# THE PROBLEM
Copy out the data exactly, leaving the pictures behind.

[Content revision data]
━━━━━━━━
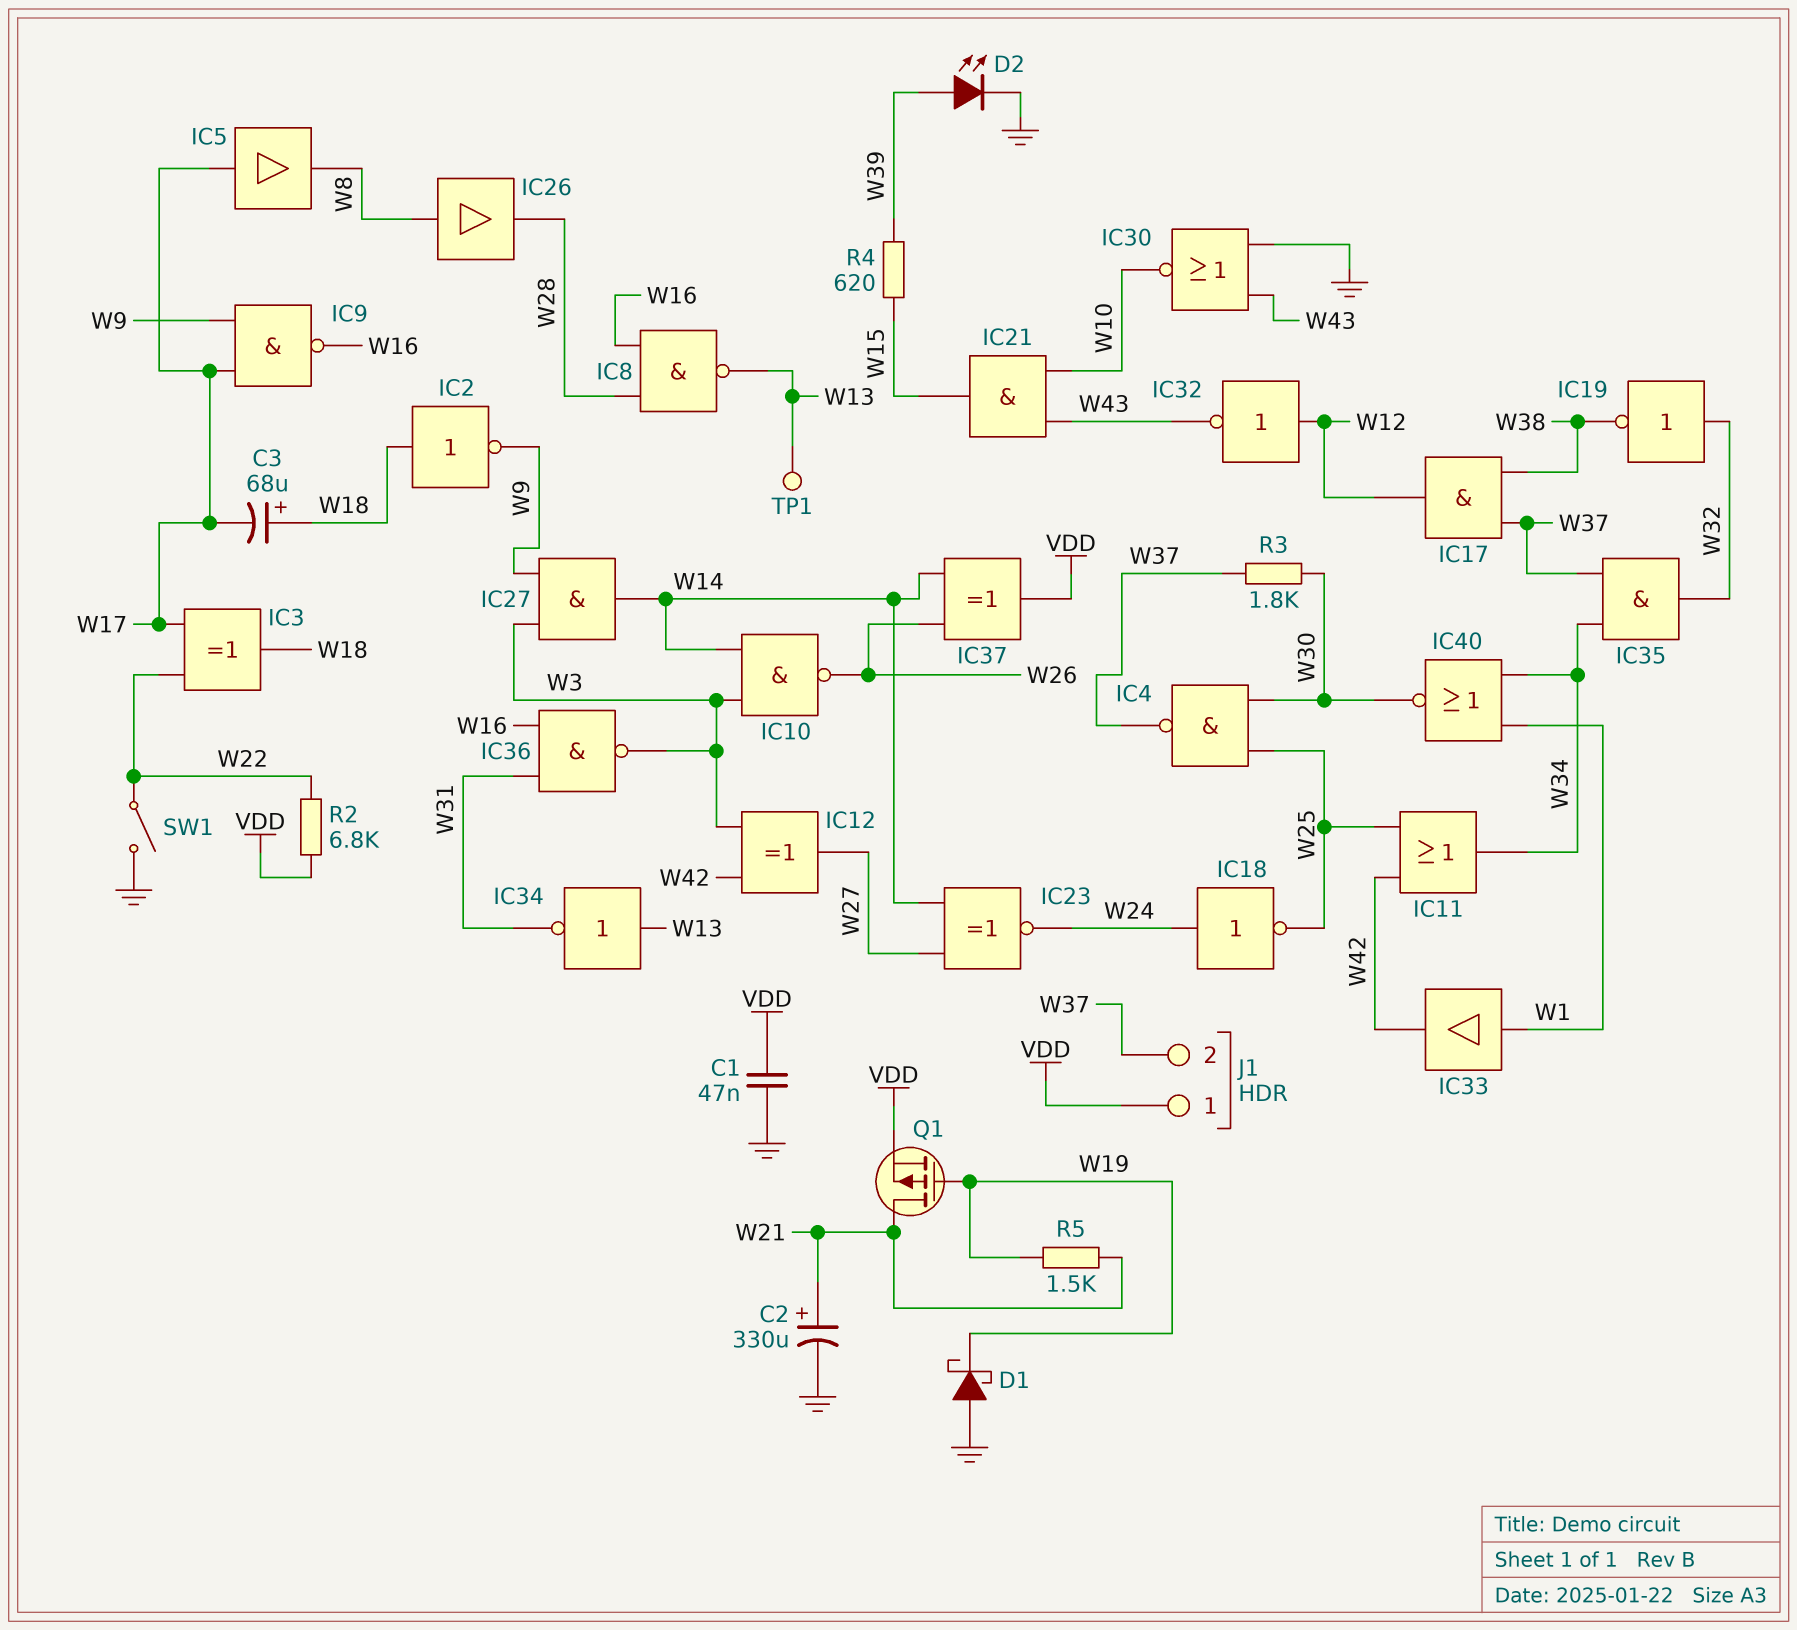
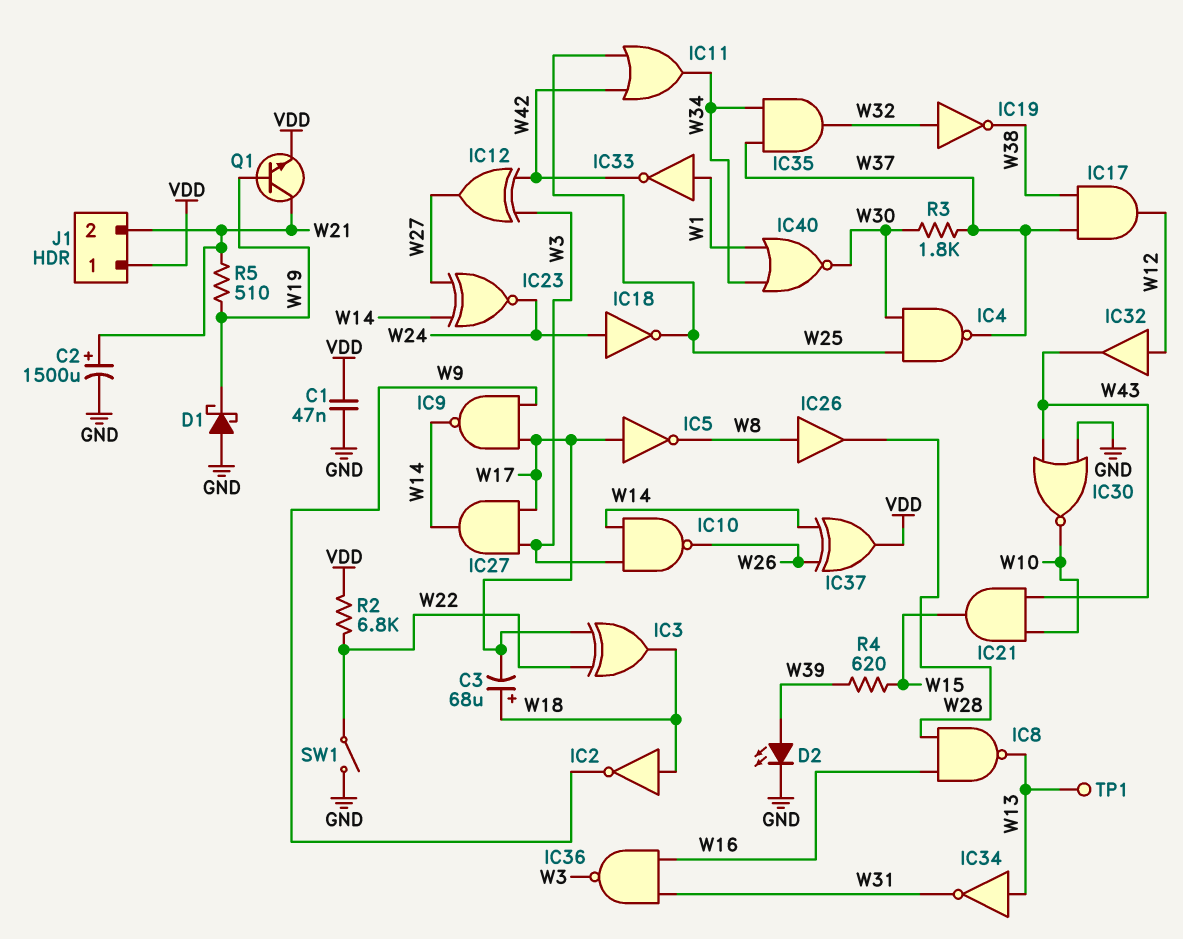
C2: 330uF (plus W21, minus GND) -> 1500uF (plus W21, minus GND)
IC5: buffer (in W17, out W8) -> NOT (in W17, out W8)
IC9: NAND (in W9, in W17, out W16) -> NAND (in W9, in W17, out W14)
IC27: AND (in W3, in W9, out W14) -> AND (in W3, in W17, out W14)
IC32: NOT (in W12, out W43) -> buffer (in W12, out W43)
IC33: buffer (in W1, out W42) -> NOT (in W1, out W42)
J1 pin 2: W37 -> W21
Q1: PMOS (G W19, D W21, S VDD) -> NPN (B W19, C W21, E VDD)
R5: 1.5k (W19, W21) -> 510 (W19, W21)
━━━━━━━━
# ANSWER SPACE
C2: 330uF (plus W21, minus GND) -> 1500uF (plus W21, minus GND)
IC5: buffer (in W17, out W8) -> NOT (in W17, out W8)
IC9: NAND (in W9, in W17, out W16) -> NAND (in W9, in W17, out W14)
IC27: AND (in W3, in W9, out W14) -> AND (in W3, in W17, out W14)
IC32: NOT (in W12, out W43) -> buffer (in W12, out W43)
IC33: buffer (in W1, out W42) -> NOT (in W1, out W42)
J1 pin 2: W37 -> W21
Q1: PMOS (G W19, D W21, S VDD) -> NPN (B W19, C W21, E VDD)
R5: 1.5k (W19, W21) -> 510 (W19, W21)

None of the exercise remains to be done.